WHAT THIS TASK INVOLVES:
Once the line containing "gateway.png: [561,212,848,384] ->" is found in the data below, repeat it and every later line exactly, leaving the pictures out.

INFORMATION:
--

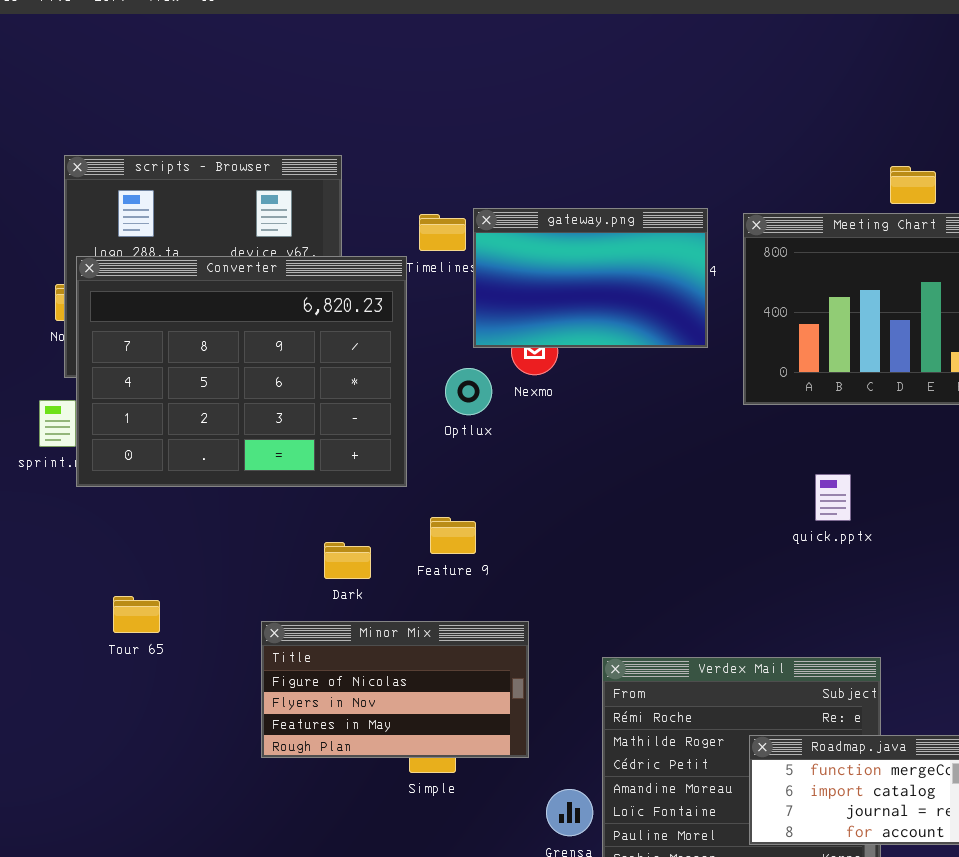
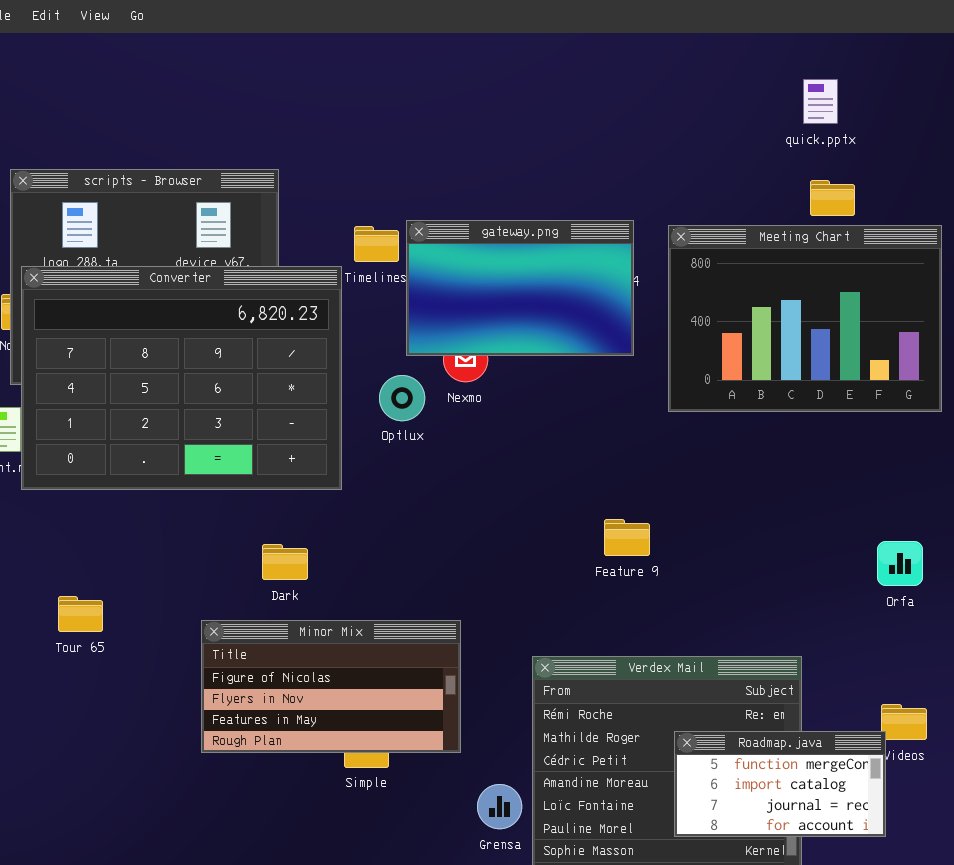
quick.pptx: [815,474,851,521] -> [803,79,838,124], moved
Feature 9: [430,517,476,554] -> [604,519,650,556], moved

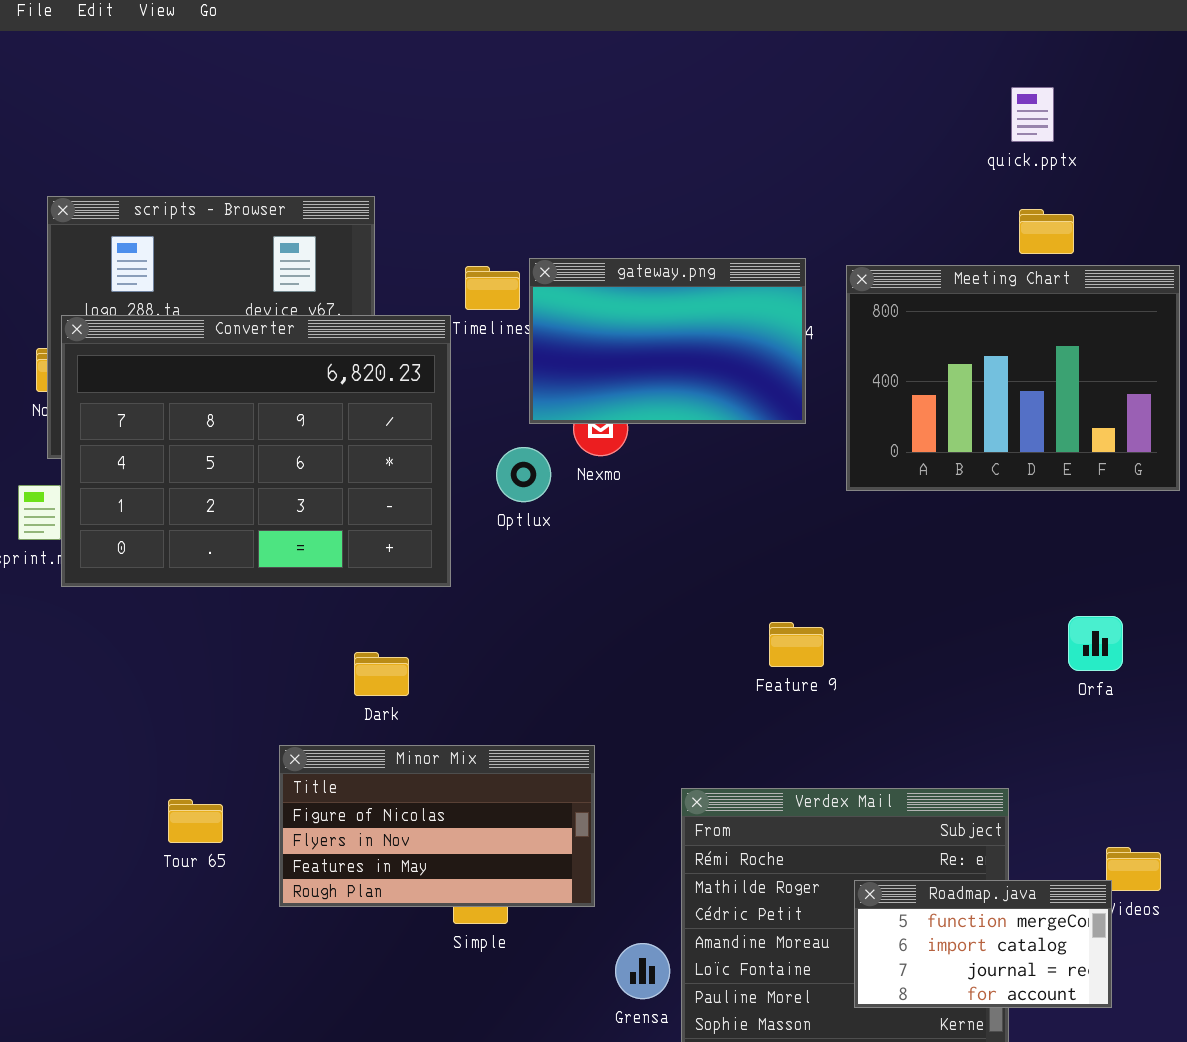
Orfa: [877,541,923,586] -> [1068,616,1123,671], moved
Tour 65: [58,596,103,632] -> [168,799,223,843], moved

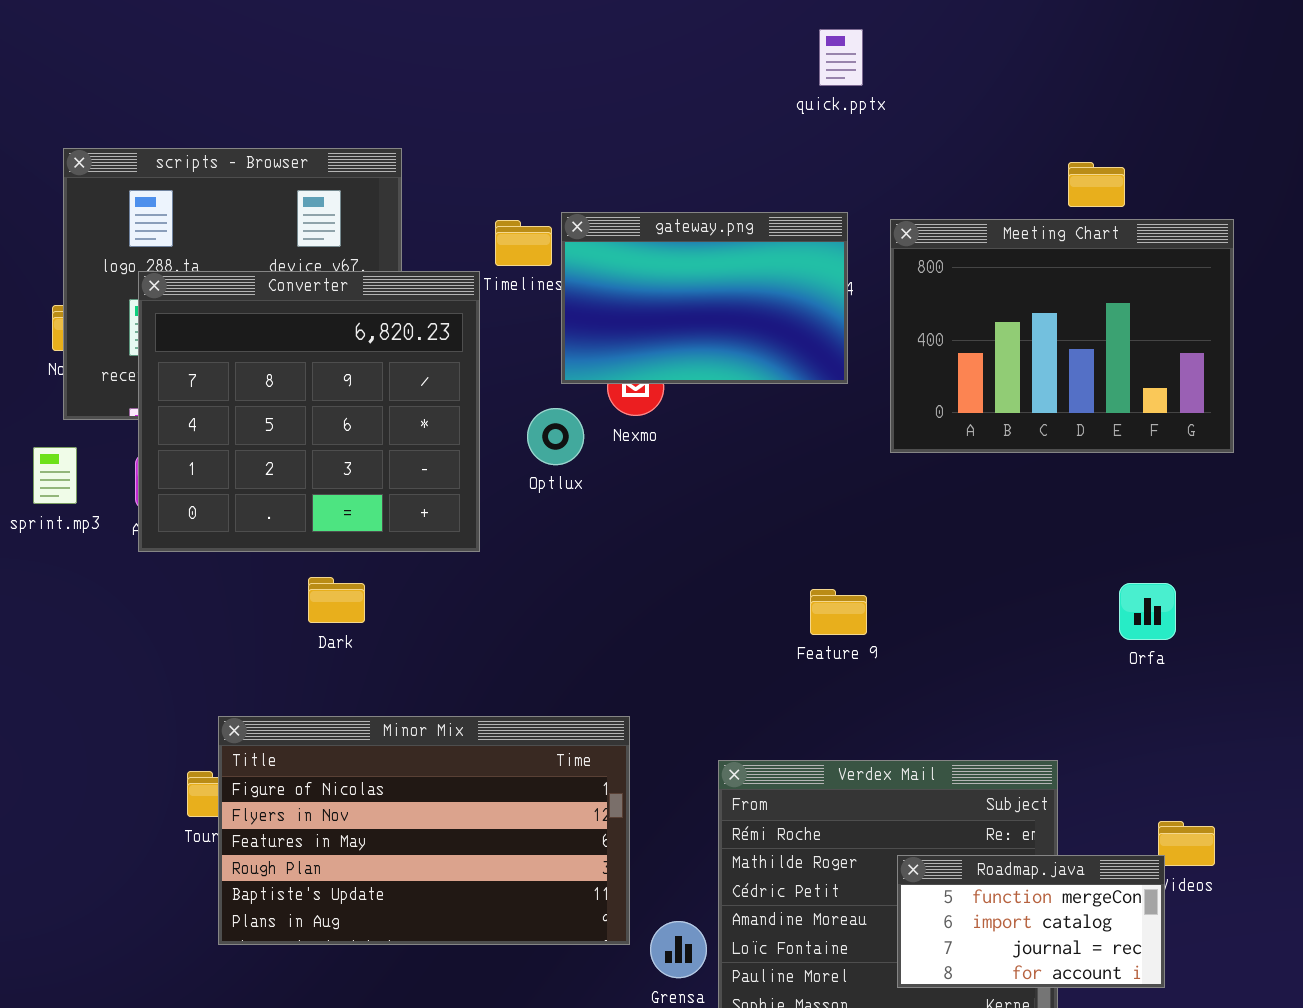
quick.pptx: [1011,87,1054,142] -> [819,29,863,86], moved
Converter: [61,315,451,587] -> [138,271,480,552], resized
Dark: [354,652,409,696] -> [308,577,365,623], moved
Minor Mix: [279,745,595,907] -> [218,716,630,945], resized

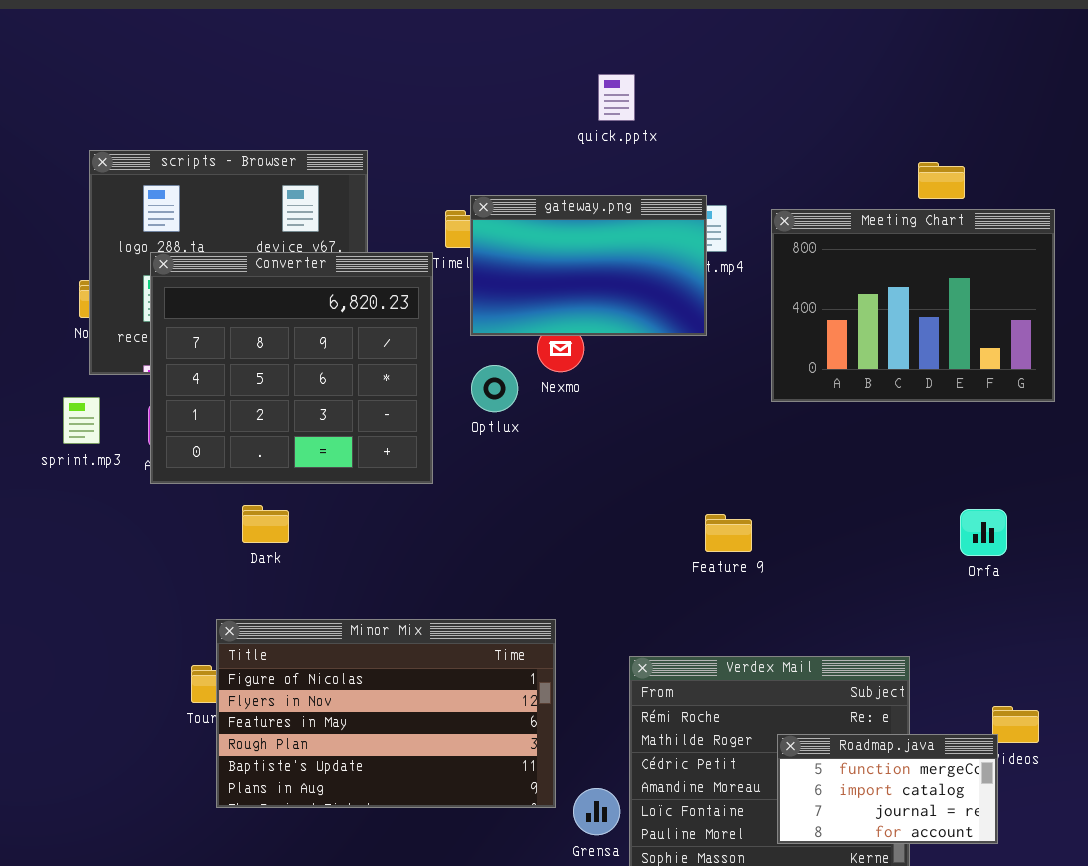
quick.pptx: [819,29,863,86] -> [598,74,635,121], moved
gateway.png: [561,212,848,384] -> [470,195,707,336], moved
Dark: [308,577,365,623] -> [242,505,289,543], moved

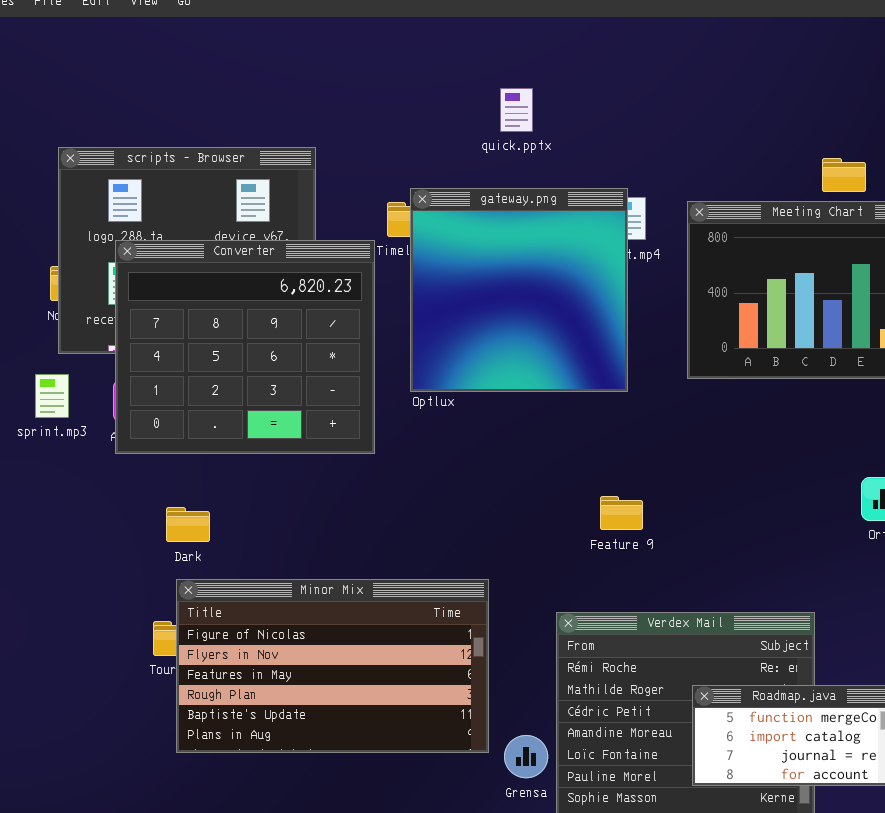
quick.pptx: [598,74,635,121] -> [500,88,533,132], moved
gateway.png: [470,195,707,336] -> [410,188,628,392], resized
Dark: [242,505,289,543] -> [166,507,210,542], moved
Feature 9: [705,514,752,552] -> [600,496,643,530], moved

--

RESPONSE FOR THIS EXERCISE:
gateway.png: [561,212,848,384] -> [470,195,707,336], moved
Dark: [308,577,365,623] -> [242,505,289,543], moved

quick.pptx: [598,74,635,121] -> [500,88,533,132], moved
gateway.png: [470,195,707,336] -> [410,188,628,392], resized
Dark: [242,505,289,543] -> [166,507,210,542], moved
Feature 9: [705,514,752,552] -> [600,496,643,530], moved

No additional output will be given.